# Information shown
%%

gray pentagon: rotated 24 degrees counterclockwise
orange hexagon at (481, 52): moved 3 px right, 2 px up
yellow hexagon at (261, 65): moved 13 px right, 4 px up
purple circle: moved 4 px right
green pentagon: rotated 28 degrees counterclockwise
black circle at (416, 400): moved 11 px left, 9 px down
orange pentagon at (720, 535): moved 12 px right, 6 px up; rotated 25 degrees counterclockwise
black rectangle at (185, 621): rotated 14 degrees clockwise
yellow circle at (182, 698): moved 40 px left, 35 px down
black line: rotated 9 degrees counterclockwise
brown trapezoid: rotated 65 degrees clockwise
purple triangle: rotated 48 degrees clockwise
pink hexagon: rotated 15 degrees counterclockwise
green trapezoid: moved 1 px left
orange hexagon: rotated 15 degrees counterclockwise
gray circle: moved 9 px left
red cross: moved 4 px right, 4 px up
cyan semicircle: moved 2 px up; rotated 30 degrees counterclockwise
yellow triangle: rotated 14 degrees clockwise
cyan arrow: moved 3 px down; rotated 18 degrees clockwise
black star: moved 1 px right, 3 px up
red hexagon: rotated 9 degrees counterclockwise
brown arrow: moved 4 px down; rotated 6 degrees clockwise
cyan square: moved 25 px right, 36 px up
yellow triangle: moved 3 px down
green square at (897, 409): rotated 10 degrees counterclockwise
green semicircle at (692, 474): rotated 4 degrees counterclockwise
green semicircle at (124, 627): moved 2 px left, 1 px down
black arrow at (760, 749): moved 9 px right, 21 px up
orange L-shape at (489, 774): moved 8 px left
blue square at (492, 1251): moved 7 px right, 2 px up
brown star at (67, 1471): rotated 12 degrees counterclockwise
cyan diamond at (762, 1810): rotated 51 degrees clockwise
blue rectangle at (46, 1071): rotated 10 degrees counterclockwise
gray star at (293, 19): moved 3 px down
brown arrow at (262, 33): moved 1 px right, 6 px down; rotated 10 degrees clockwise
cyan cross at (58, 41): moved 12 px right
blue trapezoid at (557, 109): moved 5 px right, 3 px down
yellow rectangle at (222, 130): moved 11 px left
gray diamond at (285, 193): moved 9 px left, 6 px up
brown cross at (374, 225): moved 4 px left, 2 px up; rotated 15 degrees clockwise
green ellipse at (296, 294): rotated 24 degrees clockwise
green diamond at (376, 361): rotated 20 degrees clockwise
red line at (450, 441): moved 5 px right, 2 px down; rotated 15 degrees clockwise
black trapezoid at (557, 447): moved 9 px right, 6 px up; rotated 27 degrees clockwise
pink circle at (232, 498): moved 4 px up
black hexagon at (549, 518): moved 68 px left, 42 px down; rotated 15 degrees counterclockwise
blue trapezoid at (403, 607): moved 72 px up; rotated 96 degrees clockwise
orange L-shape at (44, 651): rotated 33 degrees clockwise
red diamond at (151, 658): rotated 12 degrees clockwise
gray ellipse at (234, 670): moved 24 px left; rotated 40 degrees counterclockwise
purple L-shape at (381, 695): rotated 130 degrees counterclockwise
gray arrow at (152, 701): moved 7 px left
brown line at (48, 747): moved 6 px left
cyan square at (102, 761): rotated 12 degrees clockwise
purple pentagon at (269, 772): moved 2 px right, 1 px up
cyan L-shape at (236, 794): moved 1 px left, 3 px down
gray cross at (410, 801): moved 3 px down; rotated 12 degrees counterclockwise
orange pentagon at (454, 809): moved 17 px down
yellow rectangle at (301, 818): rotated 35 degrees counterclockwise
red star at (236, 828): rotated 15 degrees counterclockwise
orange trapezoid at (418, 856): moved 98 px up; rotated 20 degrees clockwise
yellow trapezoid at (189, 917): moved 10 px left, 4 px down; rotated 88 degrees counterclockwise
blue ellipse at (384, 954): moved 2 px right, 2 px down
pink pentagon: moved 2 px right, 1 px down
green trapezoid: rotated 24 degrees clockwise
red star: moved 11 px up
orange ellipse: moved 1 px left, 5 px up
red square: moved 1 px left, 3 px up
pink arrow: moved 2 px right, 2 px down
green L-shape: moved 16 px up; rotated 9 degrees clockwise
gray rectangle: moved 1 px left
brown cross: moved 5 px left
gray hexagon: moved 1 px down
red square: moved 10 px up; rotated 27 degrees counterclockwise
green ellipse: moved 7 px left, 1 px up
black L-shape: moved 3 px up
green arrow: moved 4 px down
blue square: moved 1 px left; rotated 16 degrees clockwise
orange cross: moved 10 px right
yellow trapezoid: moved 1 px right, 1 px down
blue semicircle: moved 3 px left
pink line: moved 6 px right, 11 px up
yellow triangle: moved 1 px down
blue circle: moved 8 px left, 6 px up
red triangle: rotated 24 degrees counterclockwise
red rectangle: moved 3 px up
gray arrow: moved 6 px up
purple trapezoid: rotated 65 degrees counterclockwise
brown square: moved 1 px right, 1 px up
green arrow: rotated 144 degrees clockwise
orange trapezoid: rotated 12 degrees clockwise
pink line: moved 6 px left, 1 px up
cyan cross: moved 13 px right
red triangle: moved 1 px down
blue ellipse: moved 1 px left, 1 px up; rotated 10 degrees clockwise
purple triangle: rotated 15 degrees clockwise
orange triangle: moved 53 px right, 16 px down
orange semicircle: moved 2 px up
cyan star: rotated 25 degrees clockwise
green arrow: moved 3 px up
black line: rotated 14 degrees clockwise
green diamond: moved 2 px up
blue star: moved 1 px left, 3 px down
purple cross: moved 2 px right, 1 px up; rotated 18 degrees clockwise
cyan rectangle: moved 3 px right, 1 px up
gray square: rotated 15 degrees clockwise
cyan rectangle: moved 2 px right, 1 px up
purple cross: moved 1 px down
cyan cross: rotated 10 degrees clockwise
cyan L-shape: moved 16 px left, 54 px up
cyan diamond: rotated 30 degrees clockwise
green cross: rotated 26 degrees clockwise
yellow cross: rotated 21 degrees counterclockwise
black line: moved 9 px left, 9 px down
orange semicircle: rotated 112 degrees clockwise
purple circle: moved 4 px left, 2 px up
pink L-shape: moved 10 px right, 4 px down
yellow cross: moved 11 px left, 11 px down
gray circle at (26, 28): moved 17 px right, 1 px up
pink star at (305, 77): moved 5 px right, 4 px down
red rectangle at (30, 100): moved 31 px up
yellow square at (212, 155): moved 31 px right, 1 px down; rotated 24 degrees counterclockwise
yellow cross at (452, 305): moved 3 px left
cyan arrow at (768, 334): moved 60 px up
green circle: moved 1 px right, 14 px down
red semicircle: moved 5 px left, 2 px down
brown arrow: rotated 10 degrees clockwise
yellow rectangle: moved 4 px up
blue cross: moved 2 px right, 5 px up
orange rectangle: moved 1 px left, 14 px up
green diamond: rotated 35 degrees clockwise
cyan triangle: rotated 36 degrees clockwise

%%

# Exercise directions
Look through the records and copy down every line that holds "trapezoid".

# Your solution
brown trapezoid: rotated 65 degrees clockwise
green trapezoid: moved 1 px left
blue trapezoid at (557, 109): moved 5 px right, 3 px down
black trapezoid at (557, 447): moved 9 px right, 6 px up; rotated 27 degrees clockwise
blue trapezoid at (403, 607): moved 72 px up; rotated 96 degrees clockwise
orange trapezoid at (418, 856): moved 98 px up; rotated 20 degrees clockwise
yellow trapezoid at (189, 917): moved 10 px left, 4 px down; rotated 88 degrees counterclockwise
green trapezoid: rotated 24 degrees clockwise
yellow trapezoid: moved 1 px right, 1 px down
purple trapezoid: rotated 65 degrees counterclockwise
orange trapezoid: rotated 12 degrees clockwise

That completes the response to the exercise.